(Image sets with object changes)
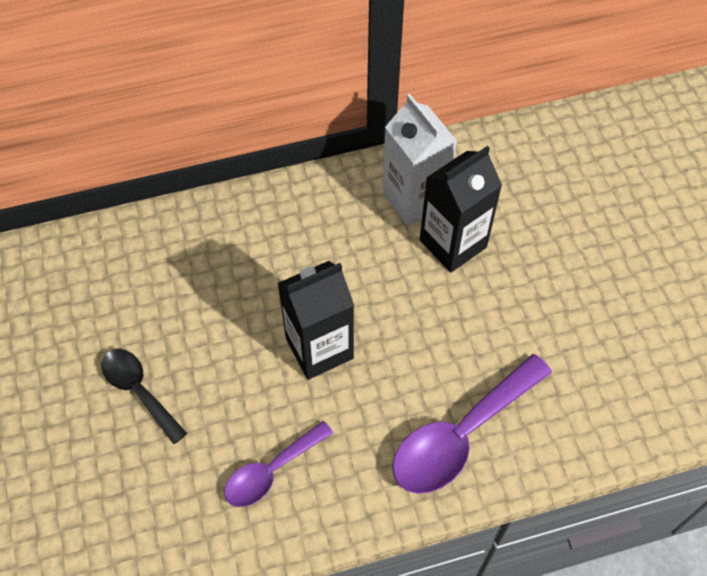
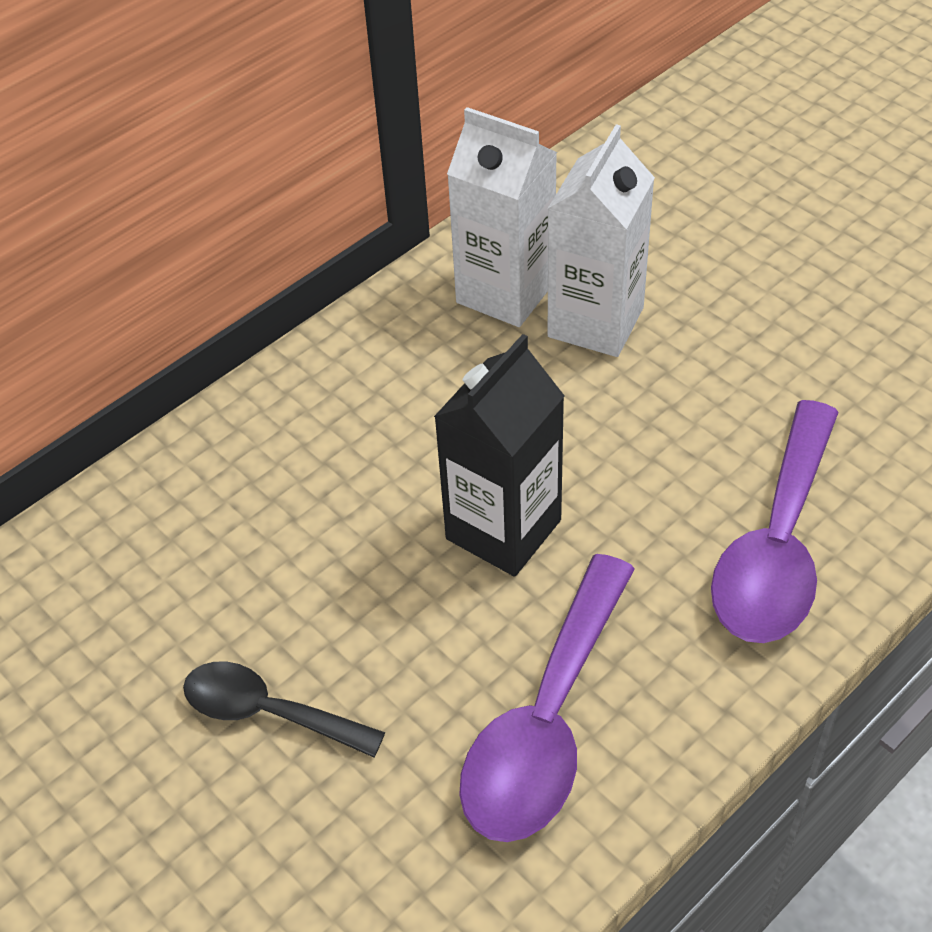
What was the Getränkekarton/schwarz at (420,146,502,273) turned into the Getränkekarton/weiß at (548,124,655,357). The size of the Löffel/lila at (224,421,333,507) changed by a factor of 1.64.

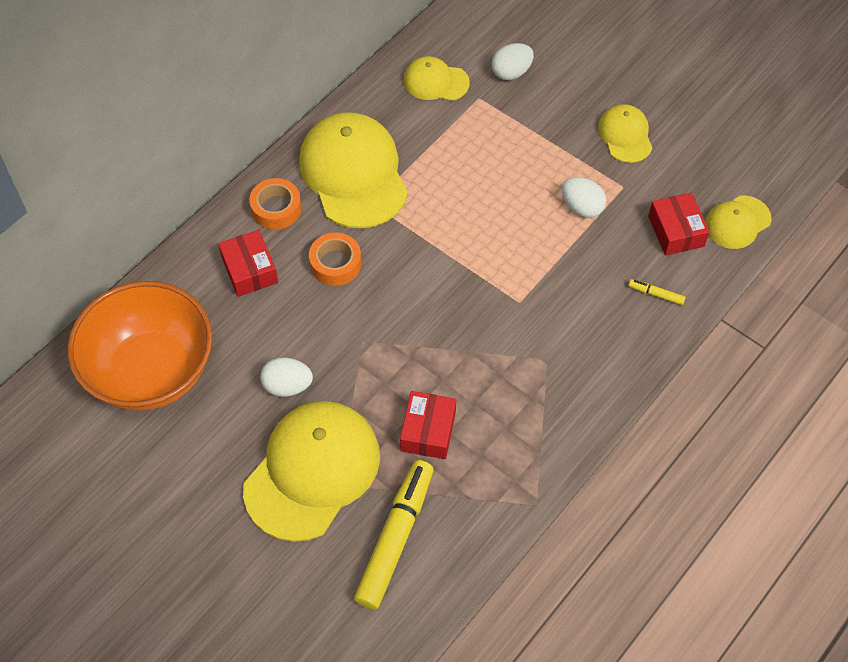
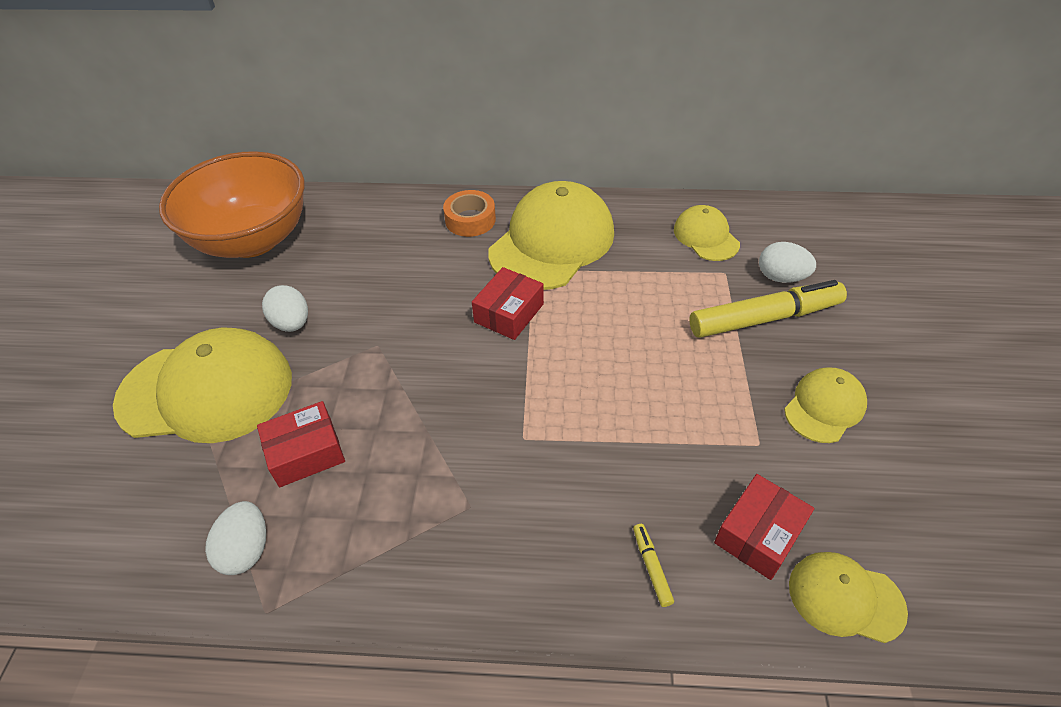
The second view lost the Klebeband/orange at (309,233,361,286). The Schachtel/rot ended up elsewhere, having gone from (218,230,278,297) to (472,267,544,340). The Filzstift/gelb ended up elsewhere, having gone from (354,460,433,610) to (689,280,847,338). The Ei/weiß ended up elsewhere, having gone from (562,177,606,218) to (205,501,266,575).

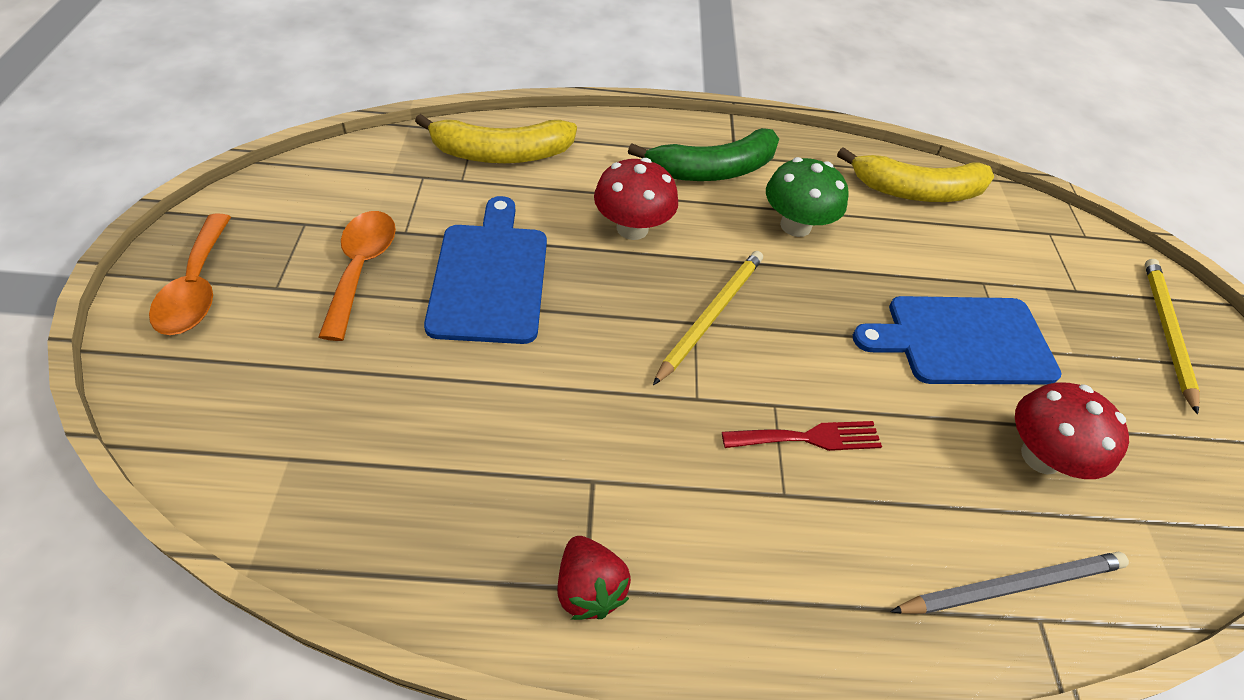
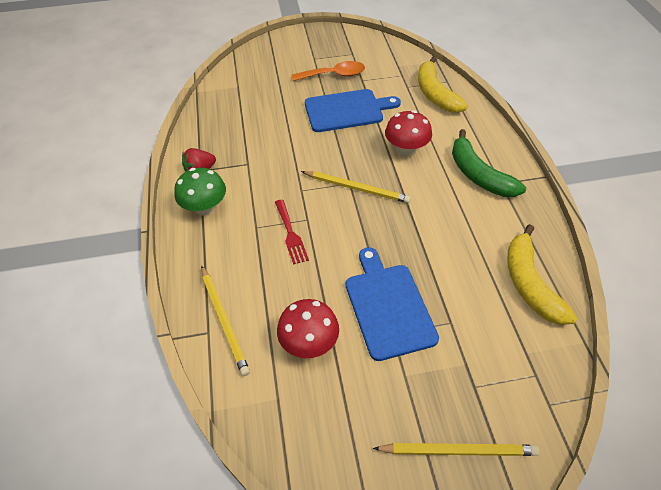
The second view lost the Löffel/orange at (149,214,231,335). The Pilz/grün ended up elsewhere, having gone from (766,157,849,237) to (174,168,226,216). What was the Bleistift/grau at (890,552,1129,614) turned into the Bleistift/gelb at (201,265,250,376).

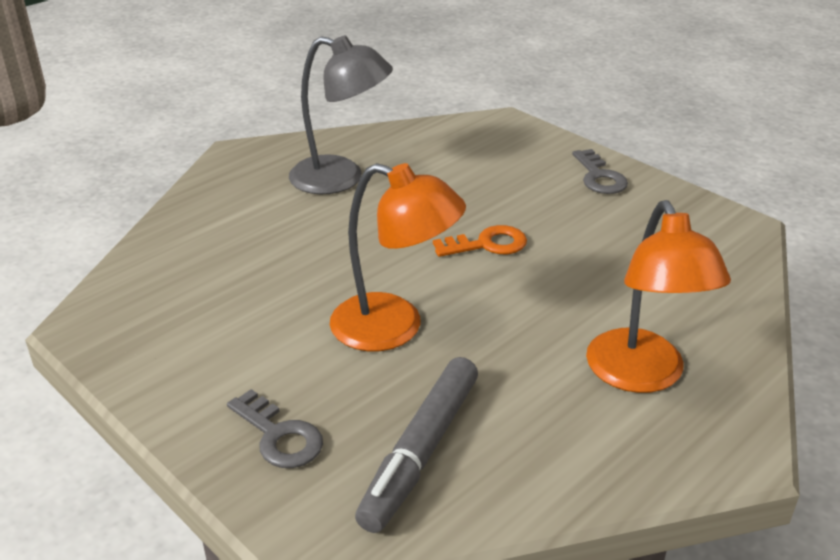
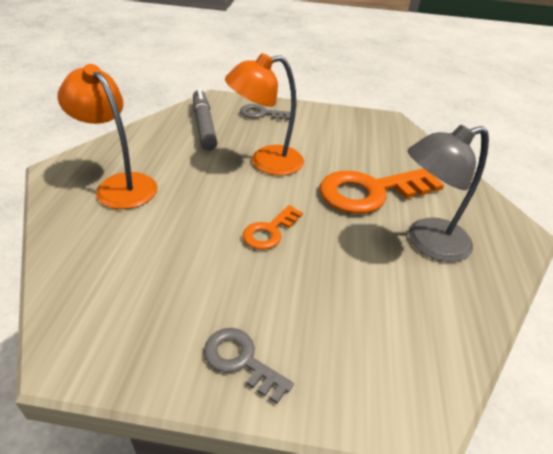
The second view gained the Schlüssel/orange at (320,168,444,214).

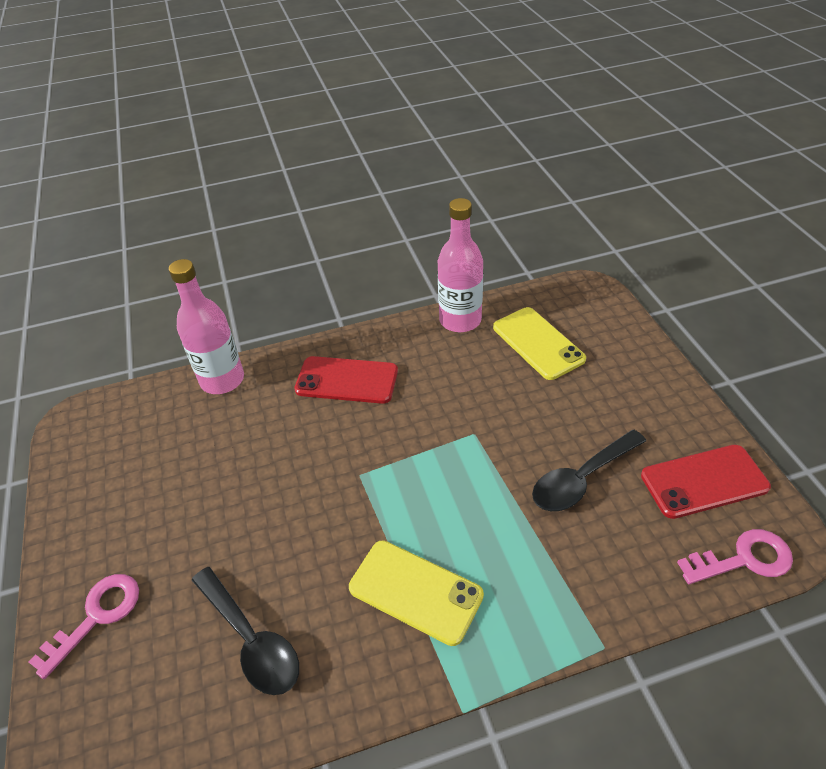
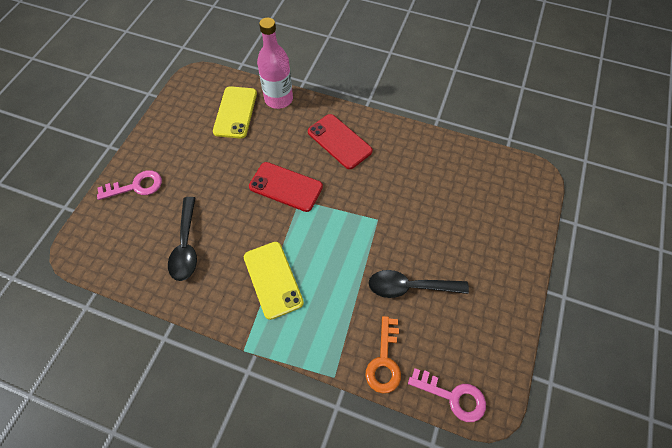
The second view lost the Flasche/rosa at (438,198,483,332). The second view gained the Schlüssel/orange at (366,316,401,394). The Handy/gelb ended up elsewhere, having gone from (493,307,586,380) to (213,86,257,139). The Handy/rot ended up elsewhere, having gone from (641,445,771,519) to (249,162,323,212).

** Exercise instructions **
Copy all of the records verbatim, omitting the pictures.

** Written answer **
What was the Getränkekarton/schwarz at (420,146,502,273) turned into the Getränkekarton/weiß at (548,124,655,357). The size of the Löffel/lila at (224,421,333,507) changed by a factor of 1.64.

The second view lost the Klebeband/orange at (309,233,361,286). The Schachtel/rot ended up elsewhere, having gone from (218,230,278,297) to (472,267,544,340). The Filzstift/gelb ended up elsewhere, having gone from (354,460,433,610) to (689,280,847,338). The Ei/weiß ended up elsewhere, having gone from (562,177,606,218) to (205,501,266,575).

The second view lost the Löffel/orange at (149,214,231,335). The Pilz/grün ended up elsewhere, having gone from (766,157,849,237) to (174,168,226,216). What was the Bleistift/grau at (890,552,1129,614) turned into the Bleistift/gelb at (201,265,250,376).

The second view gained the Schlüssel/orange at (320,168,444,214).

The second view lost the Flasche/rosa at (438,198,483,332). The second view gained the Schlüssel/orange at (366,316,401,394). The Handy/gelb ended up elsewhere, having gone from (493,307,586,380) to (213,86,257,139). The Handy/rot ended up elsewhere, having gone from (641,445,771,519) to (249,162,323,212).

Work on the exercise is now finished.